◆ How to complete this task
Reproduce the listing in full. Omit the pictures.

....

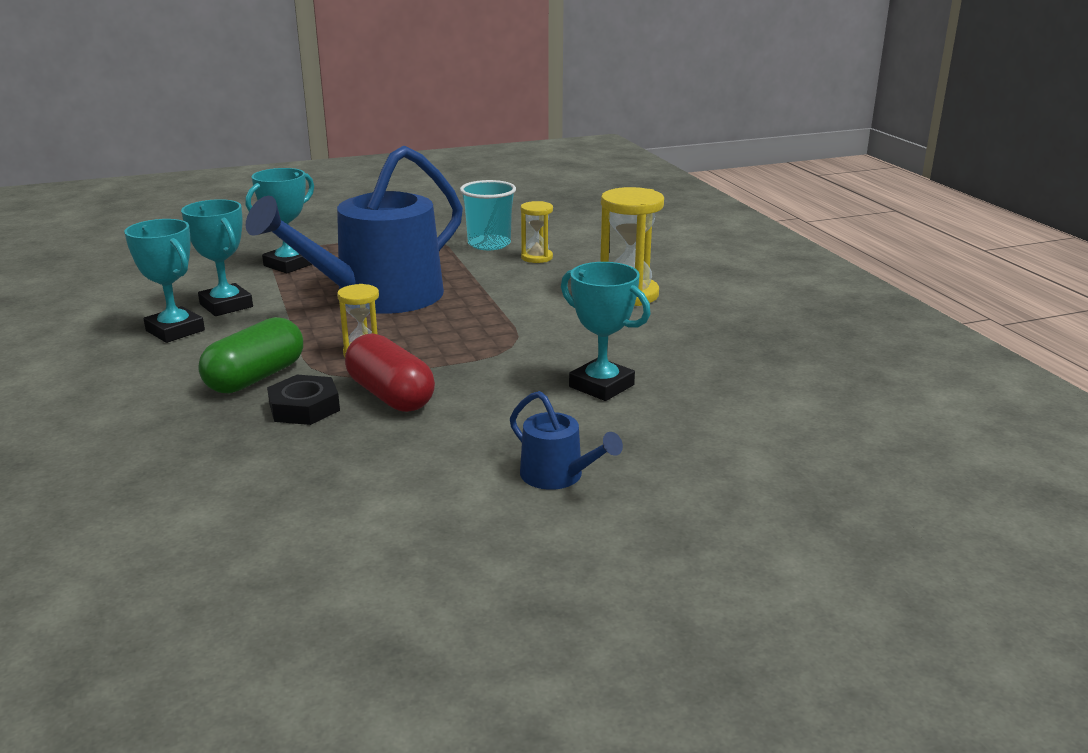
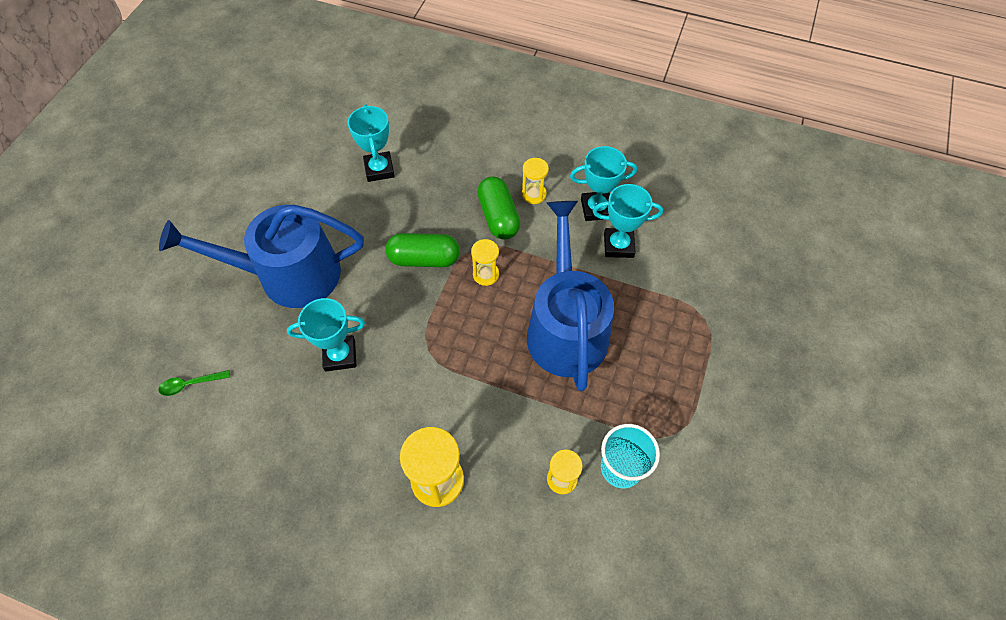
camera: 130 degrees right, 35 degrees up
turquoise trophy [246,168,314,274] -> turquoise trophy moved to [348,104,395,182]
black nut [267,375,340,425] -> none
red capsule [345,333,435,412] -> green capsule [385,233,460,267]
blue watering can [510,391,623,490] -> blue watering can [159,205,364,308], size x2.38
none -> green spoon [158,370,230,396]
none -> yellow hourglass [522,158,549,204]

....

◆ Answer to the problem
camera: 130 degrees right, 35 degrees up
turquoise trophy [246,168,314,274] -> turquoise trophy moved to [348,104,395,182]
black nut [267,375,340,425] -> none
red capsule [345,333,435,412] -> green capsule [385,233,460,267]
blue watering can [510,391,623,490] -> blue watering can [159,205,364,308], size x2.38
none -> green spoon [158,370,230,396]
none -> yellow hourglass [522,158,549,204]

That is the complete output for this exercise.